Collected data

•••••

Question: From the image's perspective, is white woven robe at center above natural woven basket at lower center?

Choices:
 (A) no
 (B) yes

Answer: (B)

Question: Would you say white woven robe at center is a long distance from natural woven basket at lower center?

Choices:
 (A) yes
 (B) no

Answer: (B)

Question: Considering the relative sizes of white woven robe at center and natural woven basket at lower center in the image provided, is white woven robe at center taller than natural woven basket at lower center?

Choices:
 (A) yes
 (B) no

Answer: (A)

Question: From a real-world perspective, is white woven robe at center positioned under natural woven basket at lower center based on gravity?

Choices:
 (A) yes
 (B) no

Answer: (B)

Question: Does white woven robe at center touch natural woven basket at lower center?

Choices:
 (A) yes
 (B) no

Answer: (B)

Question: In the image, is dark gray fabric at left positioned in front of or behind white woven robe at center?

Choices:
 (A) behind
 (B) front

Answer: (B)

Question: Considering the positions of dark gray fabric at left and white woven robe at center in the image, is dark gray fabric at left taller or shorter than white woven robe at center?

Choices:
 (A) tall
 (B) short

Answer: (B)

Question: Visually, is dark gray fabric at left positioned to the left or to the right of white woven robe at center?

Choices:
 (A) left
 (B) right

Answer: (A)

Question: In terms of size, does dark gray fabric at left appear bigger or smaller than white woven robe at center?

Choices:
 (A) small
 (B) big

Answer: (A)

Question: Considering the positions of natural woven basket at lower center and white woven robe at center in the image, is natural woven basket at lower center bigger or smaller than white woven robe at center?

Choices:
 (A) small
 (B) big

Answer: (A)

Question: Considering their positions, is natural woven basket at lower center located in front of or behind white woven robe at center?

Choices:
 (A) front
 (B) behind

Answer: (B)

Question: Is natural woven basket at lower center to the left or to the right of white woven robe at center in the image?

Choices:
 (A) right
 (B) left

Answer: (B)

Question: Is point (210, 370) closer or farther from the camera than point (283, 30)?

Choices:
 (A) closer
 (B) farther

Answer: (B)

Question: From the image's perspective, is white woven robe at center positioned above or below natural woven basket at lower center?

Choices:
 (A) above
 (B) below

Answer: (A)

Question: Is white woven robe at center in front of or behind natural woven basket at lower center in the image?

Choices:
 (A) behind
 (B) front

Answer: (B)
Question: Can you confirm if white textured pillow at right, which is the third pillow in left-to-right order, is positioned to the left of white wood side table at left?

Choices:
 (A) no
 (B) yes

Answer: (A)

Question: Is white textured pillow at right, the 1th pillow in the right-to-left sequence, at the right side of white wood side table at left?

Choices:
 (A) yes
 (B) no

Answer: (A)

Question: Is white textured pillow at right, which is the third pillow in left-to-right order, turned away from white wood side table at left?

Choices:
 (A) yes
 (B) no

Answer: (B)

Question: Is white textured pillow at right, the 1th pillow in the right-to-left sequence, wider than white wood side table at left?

•••••

### What you will do
Quote the collected data above word for word, from the first line to the last.

### Task response
Question: From the image's perspective, is white woven robe at center above natural woven basket at lower center?

Choices:
 (A) no
 (B) yes

Answer: (B)

Question: Would you say white woven robe at center is a long distance from natural woven basket at lower center?

Choices:
 (A) yes
 (B) no

Answer: (B)

Question: Considering the relative sizes of white woven robe at center and natural woven basket at lower center in the image provided, is white woven robe at center taller than natural woven basket at lower center?

Choices:
 (A) yes
 (B) no

Answer: (A)

Question: From a real-world perspective, is white woven robe at center positioned under natural woven basket at lower center based on gravity?

Choices:
 (A) yes
 (B) no

Answer: (B)

Question: Does white woven robe at center touch natural woven basket at lower center?

Choices:
 (A) yes
 (B) no

Answer: (B)

Question: In the image, is dark gray fabric at left positioned in front of or behind white woven robe at center?

Choices:
 (A) behind
 (B) front

Answer: (B)

Question: Considering the positions of dark gray fabric at left and white woven robe at center in the image, is dark gray fabric at left taller or shorter than white woven robe at center?

Choices:
 (A) tall
 (B) short

Answer: (B)

Question: Visually, is dark gray fabric at left positioned to the left or to the right of white woven robe at center?

Choices:
 (A) left
 (B) right

Answer: (A)

Question: In terms of size, does dark gray fabric at left appear bigger or smaller than white woven robe at center?

Choices:
 (A) small
 (B) big

Answer: (A)

Question: Considering the positions of natural woven basket at lower center and white woven robe at center in the image, is natural woven basket at lower center bigger or smaller than white woven robe at center?

Choices:
 (A) small
 (B) big

Answer: (A)

Question: Considering their positions, is natural woven basket at lower center located in front of or behind white woven robe at center?

Choices:
 (A) front
 (B) behind

Answer: (B)

Question: Is natural woven basket at lower center to the left or to the right of white woven robe at center in the image?

Choices:
 (A) right
 (B) left

Answer: (B)

Question: Is point (210, 370) closer or farther from the camera than point (283, 30)?

Choices:
 (A) closer
 (B) farther

Answer: (B)

Question: From the image's perspective, is white woven robe at center positioned above or below natural woven basket at lower center?

Choices:
 (A) above
 (B) below

Answer: (A)

Question: Is white woven robe at center in front of or behind natural woven basket at lower center in the image?

Choices:
 (A) behind
 (B) front

Answer: (B)
Question: Can you confirm if white textured pillow at right, which is the third pillow in left-to-right order, is positioned to the left of white wood side table at left?

Choices:
 (A) no
 (B) yes

Answer: (A)

Question: Is white textured pillow at right, the 1th pillow in the right-to-left sequence, at the right side of white wood side table at left?

Choices:
 (A) yes
 (B) no

Answer: (A)

Question: Is white textured pillow at right, which is the third pillow in left-to-right order, turned away from white wood side table at left?

Choices:
 (A) yes
 (B) no

Answer: (B)

Question: Is white textured pillow at right, the 1th pillow in the right-to-left sequence, wider than white wood side table at left?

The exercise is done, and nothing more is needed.